**Work instruction:** Excluding pictures, retype exactly the lines from the one with "brown square: (83, 143)" through the end of the records that follow.

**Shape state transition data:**

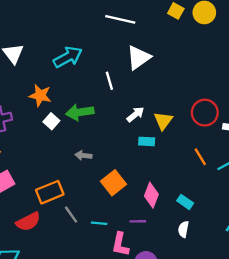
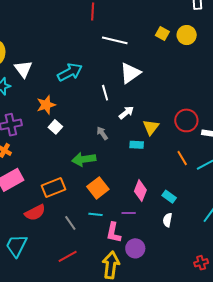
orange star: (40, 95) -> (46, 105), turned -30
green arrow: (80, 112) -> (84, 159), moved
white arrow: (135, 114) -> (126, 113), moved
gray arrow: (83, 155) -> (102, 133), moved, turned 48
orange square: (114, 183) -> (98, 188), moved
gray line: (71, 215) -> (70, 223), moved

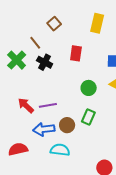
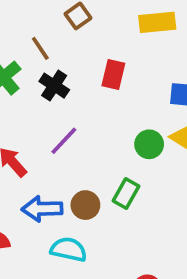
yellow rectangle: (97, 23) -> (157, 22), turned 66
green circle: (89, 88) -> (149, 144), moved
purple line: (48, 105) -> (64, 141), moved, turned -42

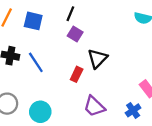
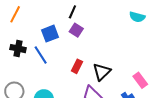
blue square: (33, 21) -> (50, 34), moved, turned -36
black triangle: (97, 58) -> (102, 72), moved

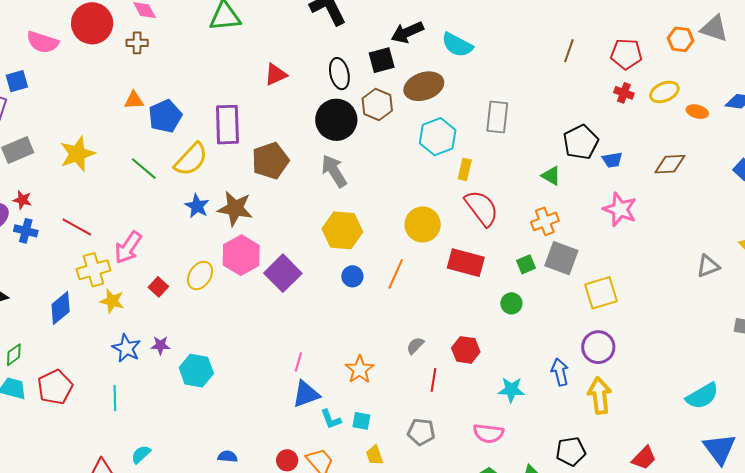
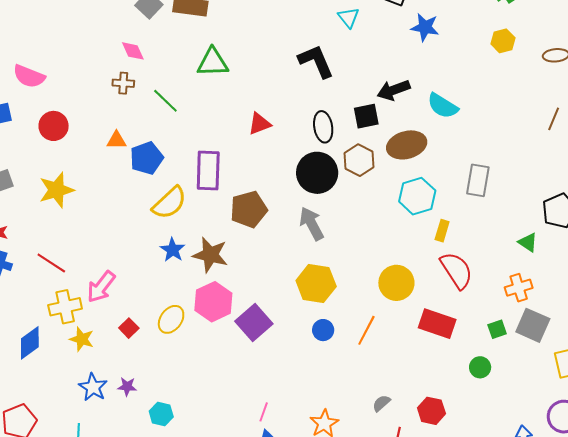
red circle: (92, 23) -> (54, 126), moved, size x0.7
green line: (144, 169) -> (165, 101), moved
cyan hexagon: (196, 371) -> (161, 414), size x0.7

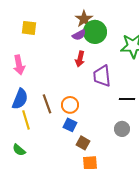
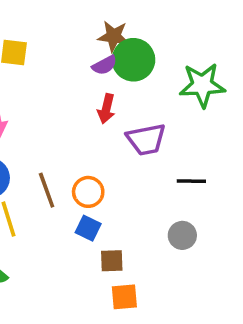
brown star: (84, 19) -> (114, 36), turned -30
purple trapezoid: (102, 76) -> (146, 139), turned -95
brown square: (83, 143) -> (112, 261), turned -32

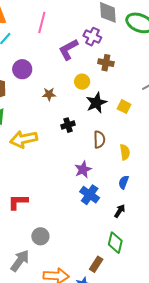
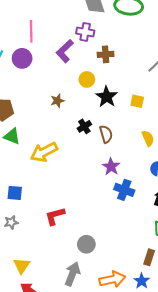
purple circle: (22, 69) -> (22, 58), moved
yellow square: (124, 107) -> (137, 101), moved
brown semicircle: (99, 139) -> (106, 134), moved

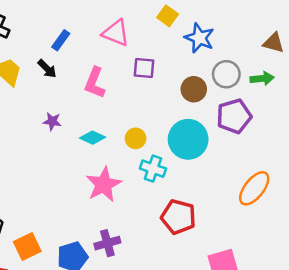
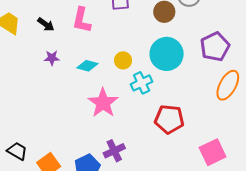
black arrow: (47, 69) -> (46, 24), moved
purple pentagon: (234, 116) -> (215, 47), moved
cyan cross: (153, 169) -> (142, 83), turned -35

**Exercise response:**
brown square: (83, 143) -> (112, 261), turned -32

purple circle: (22, 69) -> (22, 58), moved
yellow square: (124, 107) -> (137, 101), moved
brown semicircle: (99, 139) -> (106, 134), moved

black arrow: (47, 69) -> (46, 24), moved
purple pentagon: (234, 116) -> (215, 47), moved
cyan cross: (153, 169) -> (142, 83), turned -35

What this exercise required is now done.